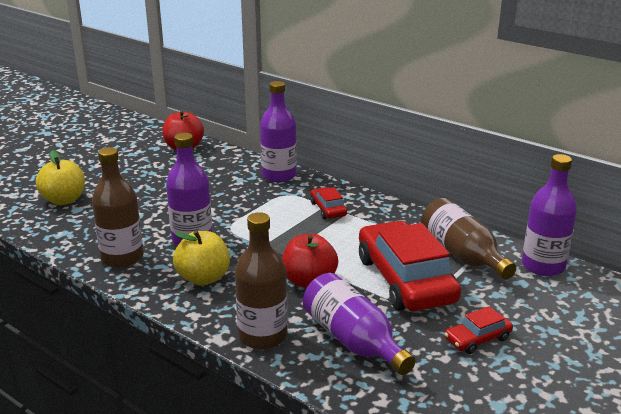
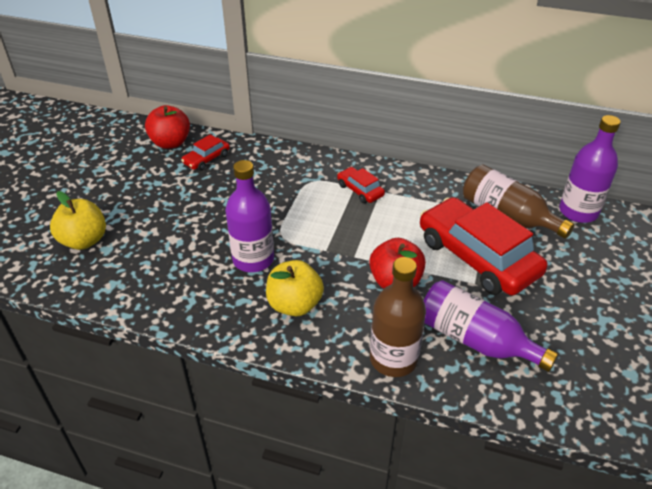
camera: 20 degrees left, 15 degrees up
(122, 257) = (196, 300): brown bottle -> none
(279, 175) = (288, 159): purple bottle -> none
(477, 339) = (574, 307): red car -> red car (206, 159)

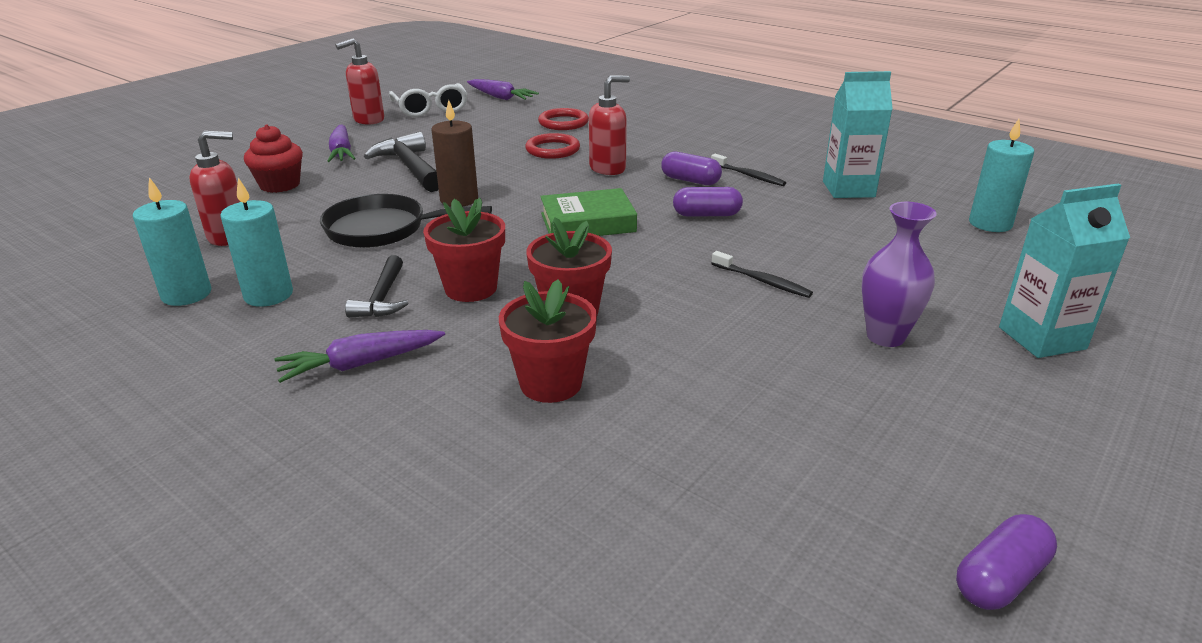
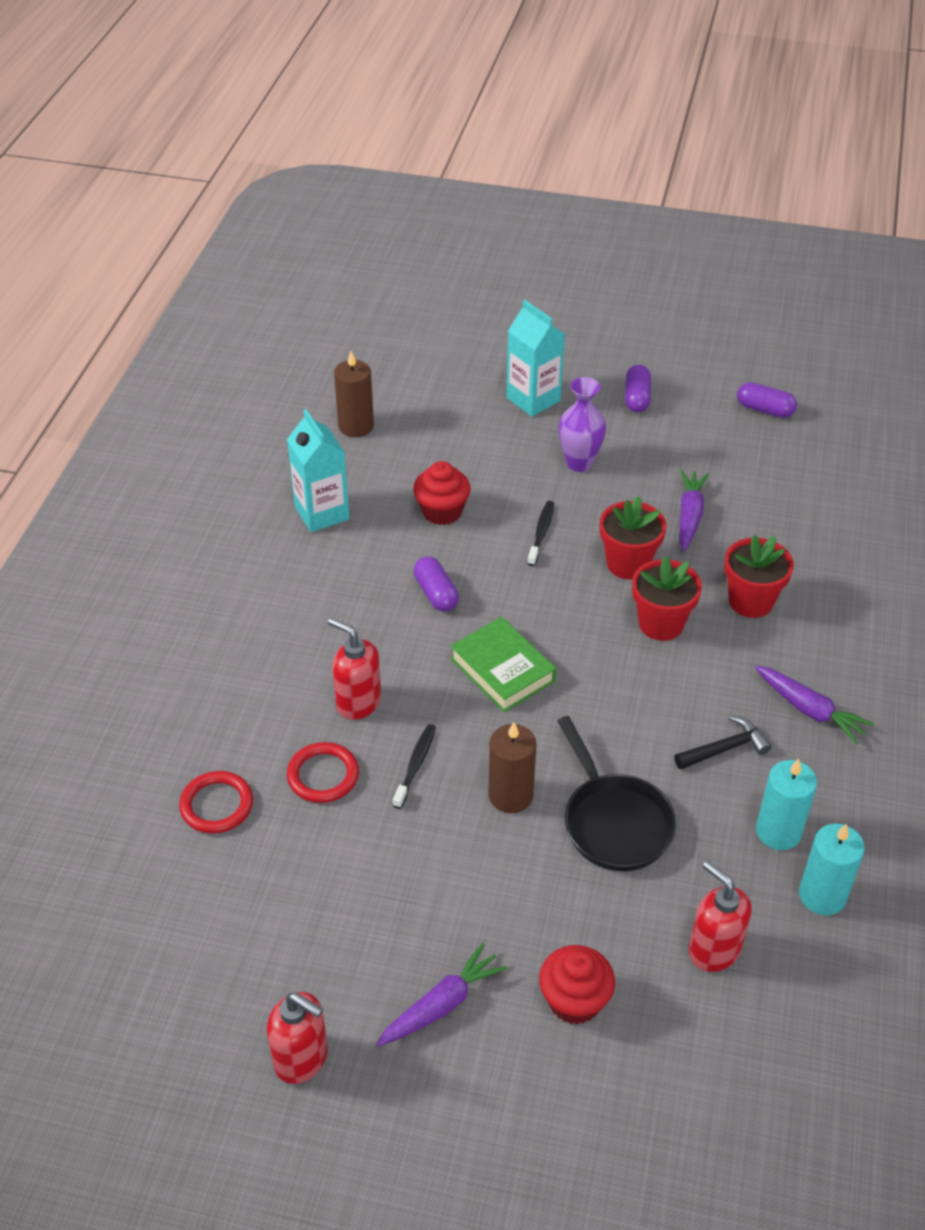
camera: 115 degrees left, 15 degrees up
(410, 167) = (451, 892): black hammer -> none
(430, 109) = (218, 1001): white glasses -> none
(471, 288) = (670, 698): red flower pot -> red flower pot (628, 564)
(500, 97) = (126, 934): purple carrot -> purple carrot (689, 516)
(690, 180) = (357, 626): purple capsule -> purple capsule (637, 398)
(748, 175) = (321, 586): black toothbrush -> black toothbrush (415, 765)
(825, 239) = (442, 511): none -> red cupcake
(990, 224) = (356, 426): turquoise candle -> brown candle

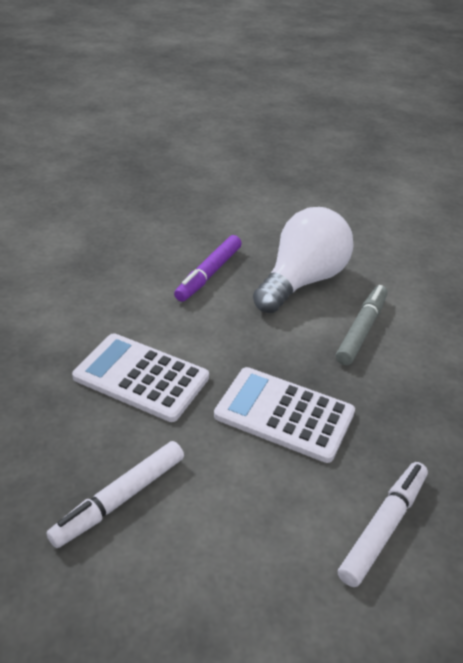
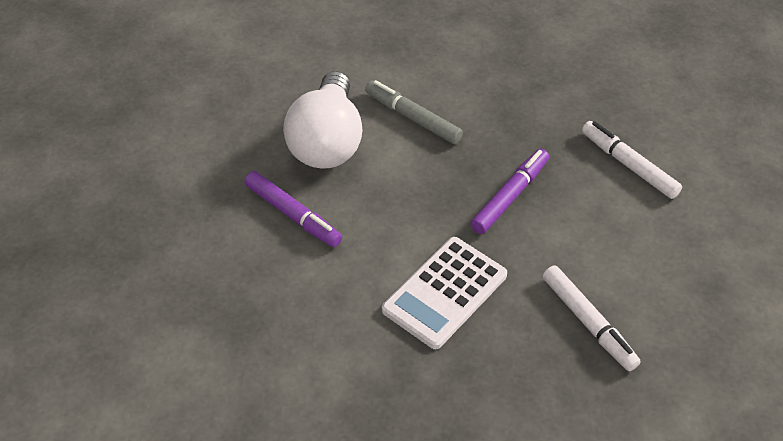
camera: 75 degrees left, 10 degrees up
(284, 414) = (510, 196): white calculator -> purple marker
(302, 281) = (327, 142): white light bulb -> white light bulb turned 135 degrees counterclockwise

━━━━

*Task brief:* Pull every line containing "degrees" out of the entries.

*Finished task:*
camera: 20 degrees left, 15 degrees up
camera: 115 degrees left, 15 degrees up
camera: 75 degrees left, 10 degrees up
(302, 281) = (327, 142): white light bulb -> white light bulb turned 135 degrees counterclockwise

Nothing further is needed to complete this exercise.